# [TASK PROMPT]
Everything from the line that contains "(463, 457) = (367, 308): yellow" through the final line of the records below should be quoted exactly, except the pictures.

# [RAW DATA]
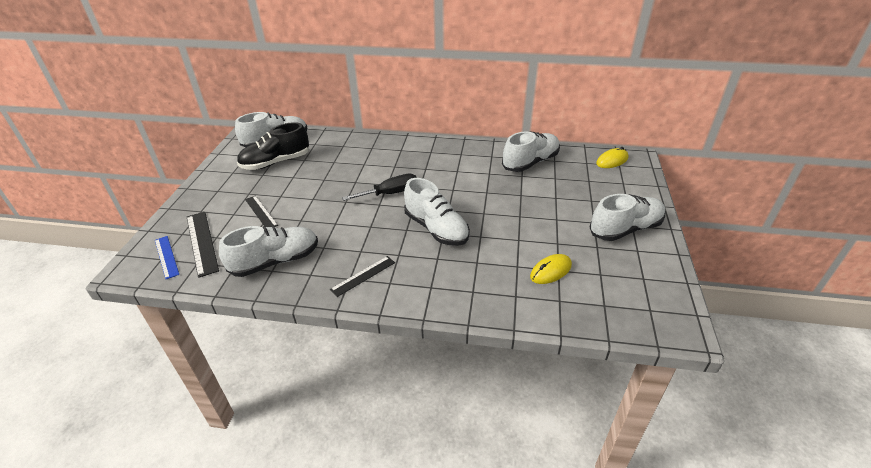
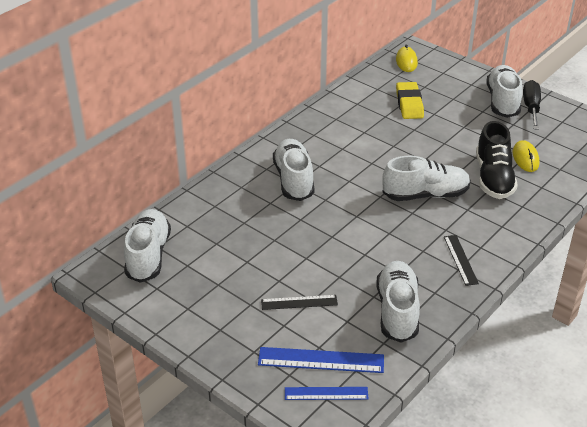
camera: 60 degrees left, 0 degrees up
(202, 242) = (321, 360): black ruler -> blue ruler
(276, 162) = (200, 267): black shoe -> black shoe (493, 178)
(390, 193) = (344, 202): black screwdriver -> black screwdriver (531, 107)
(530, 162) = (368, 102): white shoe -> white shoe (293, 180)
(553, 181) = (409, 104): none -> yellow eraser

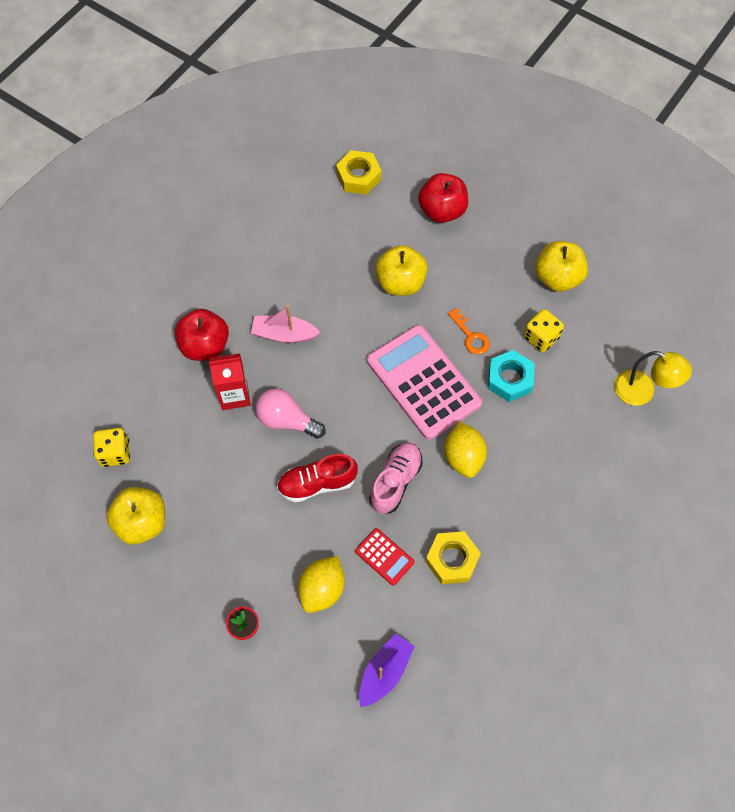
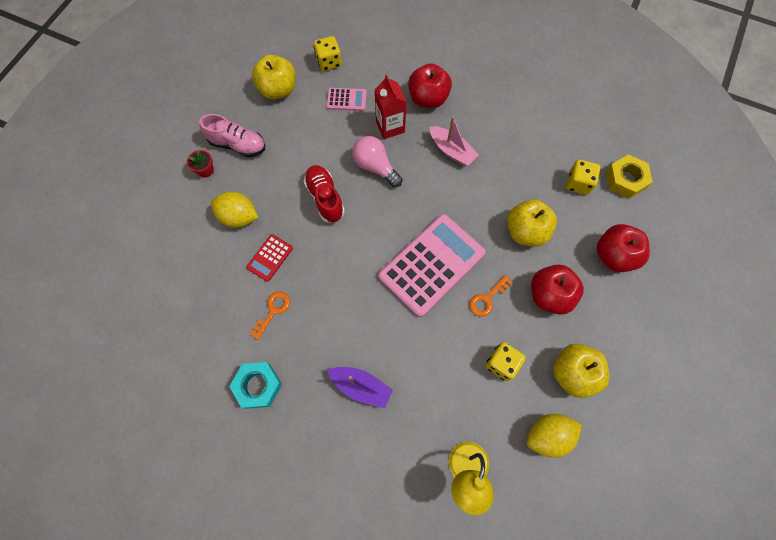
camera: 80 degrees right, 5 degrees up
(181, 439) = (346, 99): none -> pink calculator
(284, 334) = (451, 151): pink boat -> pink boat turned 135 degrees clockwise
(287, 420) = (375, 167): pink light bulb -> pink light bulb turned 60 degrees counterclockwise
(353, 220) = (578, 183): none -> yellow dice
(384, 672) = (176, 272): purple boat -> purple boat (361, 387)
(395, 481) = (335, 256): pink shoe -> pink shoe (237, 145)
(452, 560) = (273, 311): yellow nut -> orange key
(463, 457) = (367, 308): yellow lemon -> yellow lemon (547, 435)
(475, 278) = (549, 295): none -> red apple
(509, 379) = (451, 339): turquoise nut -> turquoise nut (258, 386)

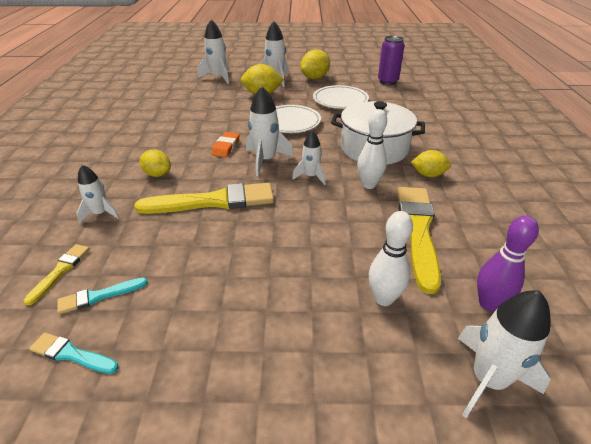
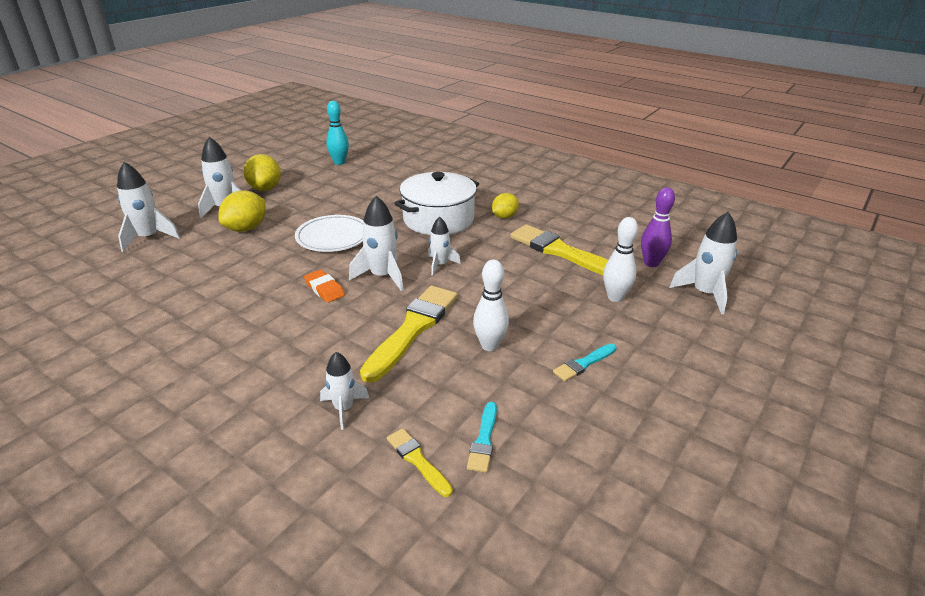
camera: 55 degrees left, 5 degrees down
(72, 354) = (546, 474): turquoise brush -> turquoise brush (583, 363)
(157, 174) = (316, 348): yellow lemon -> none
(340, 100) = (334, 197): white plate -> none
(369, 185) = (486, 245): white bowling pin -> white bowling pin (489, 345)
(387, 81) = (339, 162): purple can -> turquoise bowling pin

# [ANSWER TO THE PROBLEM]
(463, 457) = (367, 308): yellow lemon -> yellow lemon (547, 435)
(475, 278) = (549, 295): none -> red apple
(509, 379) = (451, 339): turquoise nut -> turquoise nut (258, 386)

camera: 55 degrees left, 5 degrees down
(72, 354) = (546, 474): turquoise brush -> turquoise brush (583, 363)
(157, 174) = (316, 348): yellow lemon -> none
(340, 100) = (334, 197): white plate -> none
(369, 185) = (486, 245): white bowling pin -> white bowling pin (489, 345)
(387, 81) = (339, 162): purple can -> turquoise bowling pin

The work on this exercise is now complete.